Track down every line below that holds "vase" and copy it.

[Scene difference descriptions]
- Opening Delimiter -

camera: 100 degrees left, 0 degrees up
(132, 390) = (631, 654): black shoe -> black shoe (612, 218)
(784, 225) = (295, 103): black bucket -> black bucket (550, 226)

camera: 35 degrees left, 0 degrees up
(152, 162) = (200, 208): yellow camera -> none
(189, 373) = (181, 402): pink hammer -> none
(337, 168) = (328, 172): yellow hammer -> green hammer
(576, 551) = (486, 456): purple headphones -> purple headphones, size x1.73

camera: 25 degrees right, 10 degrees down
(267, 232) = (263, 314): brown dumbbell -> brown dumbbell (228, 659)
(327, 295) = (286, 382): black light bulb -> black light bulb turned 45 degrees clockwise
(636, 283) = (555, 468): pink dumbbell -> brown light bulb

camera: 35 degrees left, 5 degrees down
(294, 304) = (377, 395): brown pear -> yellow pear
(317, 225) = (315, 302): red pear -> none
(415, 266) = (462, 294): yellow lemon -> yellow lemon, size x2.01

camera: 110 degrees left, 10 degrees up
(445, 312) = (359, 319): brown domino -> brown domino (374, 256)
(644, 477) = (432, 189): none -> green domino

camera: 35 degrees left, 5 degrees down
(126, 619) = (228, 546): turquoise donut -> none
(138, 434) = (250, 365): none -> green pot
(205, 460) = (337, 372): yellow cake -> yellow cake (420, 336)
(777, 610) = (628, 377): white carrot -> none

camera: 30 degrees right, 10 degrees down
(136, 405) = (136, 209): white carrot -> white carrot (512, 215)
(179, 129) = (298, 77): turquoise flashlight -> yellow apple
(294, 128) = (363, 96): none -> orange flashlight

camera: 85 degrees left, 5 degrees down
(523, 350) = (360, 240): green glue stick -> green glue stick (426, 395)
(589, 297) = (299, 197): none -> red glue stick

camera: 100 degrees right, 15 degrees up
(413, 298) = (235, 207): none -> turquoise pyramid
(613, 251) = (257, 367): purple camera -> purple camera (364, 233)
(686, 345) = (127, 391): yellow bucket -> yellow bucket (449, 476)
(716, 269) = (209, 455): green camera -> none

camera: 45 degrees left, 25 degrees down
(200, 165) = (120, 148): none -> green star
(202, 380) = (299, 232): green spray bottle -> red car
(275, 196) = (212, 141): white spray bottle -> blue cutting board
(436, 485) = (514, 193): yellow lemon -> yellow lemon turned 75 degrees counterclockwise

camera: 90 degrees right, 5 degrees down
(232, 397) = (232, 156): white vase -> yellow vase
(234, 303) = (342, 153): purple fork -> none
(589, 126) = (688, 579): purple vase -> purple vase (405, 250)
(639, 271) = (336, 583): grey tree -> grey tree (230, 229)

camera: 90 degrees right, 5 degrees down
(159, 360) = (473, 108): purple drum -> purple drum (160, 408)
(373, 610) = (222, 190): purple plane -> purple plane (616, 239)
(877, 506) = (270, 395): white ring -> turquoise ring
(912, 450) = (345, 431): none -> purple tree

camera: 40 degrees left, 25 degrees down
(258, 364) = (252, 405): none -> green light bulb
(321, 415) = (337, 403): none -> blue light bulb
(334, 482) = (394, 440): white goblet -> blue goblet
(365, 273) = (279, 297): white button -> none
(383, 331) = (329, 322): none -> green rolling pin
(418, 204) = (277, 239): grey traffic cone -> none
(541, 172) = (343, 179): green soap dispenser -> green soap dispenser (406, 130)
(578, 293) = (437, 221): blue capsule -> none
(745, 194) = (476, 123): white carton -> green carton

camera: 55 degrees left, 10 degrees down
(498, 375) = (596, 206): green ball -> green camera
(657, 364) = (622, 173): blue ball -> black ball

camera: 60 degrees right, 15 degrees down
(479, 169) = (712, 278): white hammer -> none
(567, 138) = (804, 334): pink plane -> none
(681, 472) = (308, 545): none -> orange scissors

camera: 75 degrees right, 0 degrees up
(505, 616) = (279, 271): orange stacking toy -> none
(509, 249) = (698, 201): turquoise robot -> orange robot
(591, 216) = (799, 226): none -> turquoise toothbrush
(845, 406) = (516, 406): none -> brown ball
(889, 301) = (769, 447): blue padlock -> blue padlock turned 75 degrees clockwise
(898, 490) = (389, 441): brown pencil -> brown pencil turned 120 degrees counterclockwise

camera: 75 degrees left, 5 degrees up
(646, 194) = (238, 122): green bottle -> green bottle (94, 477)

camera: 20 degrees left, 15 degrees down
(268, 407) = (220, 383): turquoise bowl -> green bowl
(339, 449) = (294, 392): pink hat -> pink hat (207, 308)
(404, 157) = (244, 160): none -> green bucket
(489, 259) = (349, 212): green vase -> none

- Closing Delimiter -

### Task output
(232, 397) = (232, 156): white vase -> yellow vase
(589, 126) = (688, 579): purple vase -> purple vase (405, 250)
(489, 259) = (349, 212): green vase -> none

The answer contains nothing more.